WHAT YOU WILL DO:
In your copy, leave out the pictures; write out all the data exactly.

Records from a data collection:
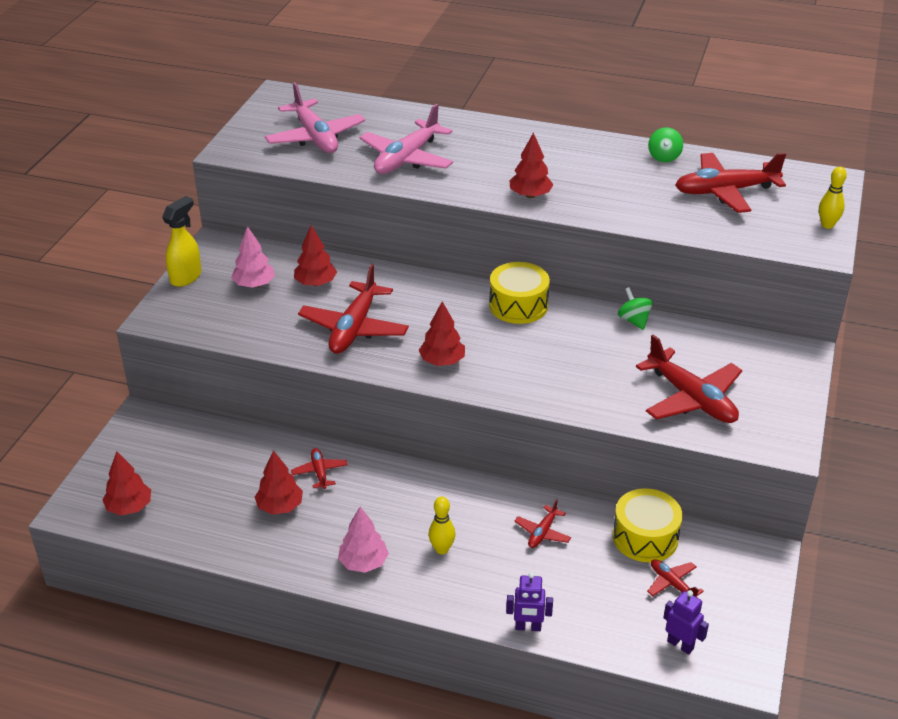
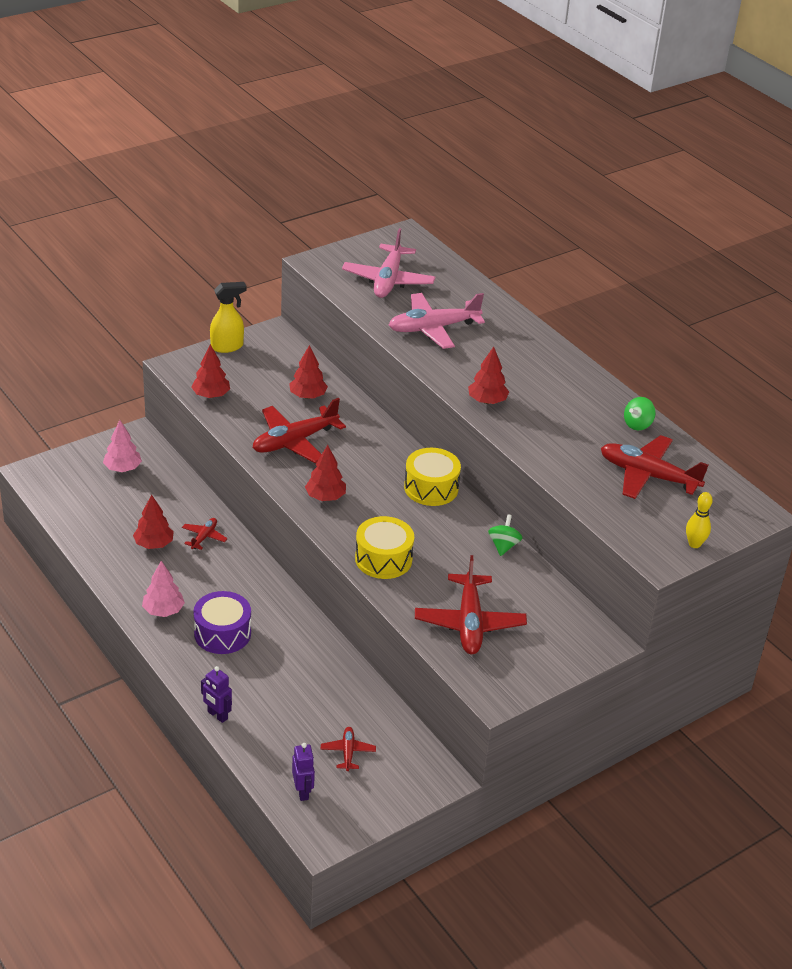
camera: 35 degrees right, 0 degrees up
red tree [102,451,151,516] -> red tree moved to [191,344,230,398]
pink tree [231,226,275,288] -> pink tree moved to [103,420,142,472]
yellow bowling pin [428,496,455,554] -> purple drum [194,591,251,654]
red plane [515,499,571,548] -> none
yellow drum [613,488,683,562] -> yellow drum moved to [355,516,414,579]

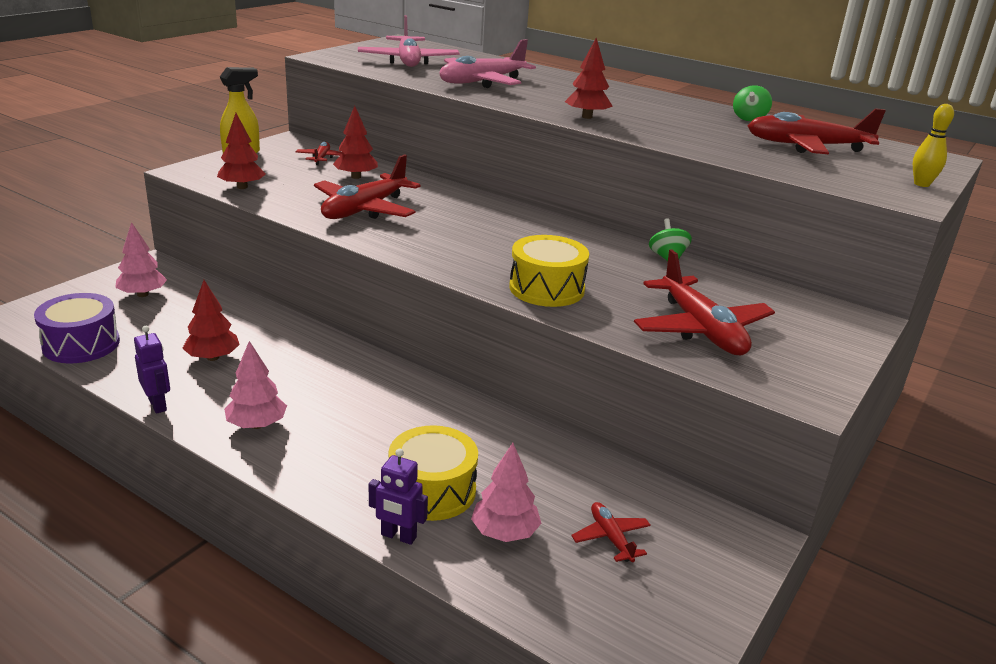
camera: 20 degrees left, 10 degrees down
red plane [182,518,228,550] -> red plane moved to [296,142,343,165]
purple drum [194,591,251,654] -> purple drum moved to [34,293,120,363]
purple robot [292,743,315,801] -> purple robot moved to [134,326,170,414]
red tree [305,445,346,501] -> none
yellow drum [404,448,461,506] -> yellow drum moved to [389,425,478,521]
none -> pink tree [471,443,542,542]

YOUR SOLUTION:
camera: 35 degrees right, 0 degrees up
red tree [102,451,151,516] -> red tree moved to [191,344,230,398]
pink tree [231,226,275,288] -> pink tree moved to [103,420,142,472]
yellow bowling pin [428,496,455,554] -> purple drum [194,591,251,654]
red plane [515,499,571,548] -> none
yellow drum [613,488,683,562] -> yellow drum moved to [355,516,414,579]

camera: 20 degrees left, 10 degrees down
red plane [182,518,228,550] -> red plane moved to [296,142,343,165]
purple drum [194,591,251,654] -> purple drum moved to [34,293,120,363]
purple robot [292,743,315,801] -> purple robot moved to [134,326,170,414]
red tree [305,445,346,501] -> none
yellow drum [404,448,461,506] -> yellow drum moved to [389,425,478,521]
none -> pink tree [471,443,542,542]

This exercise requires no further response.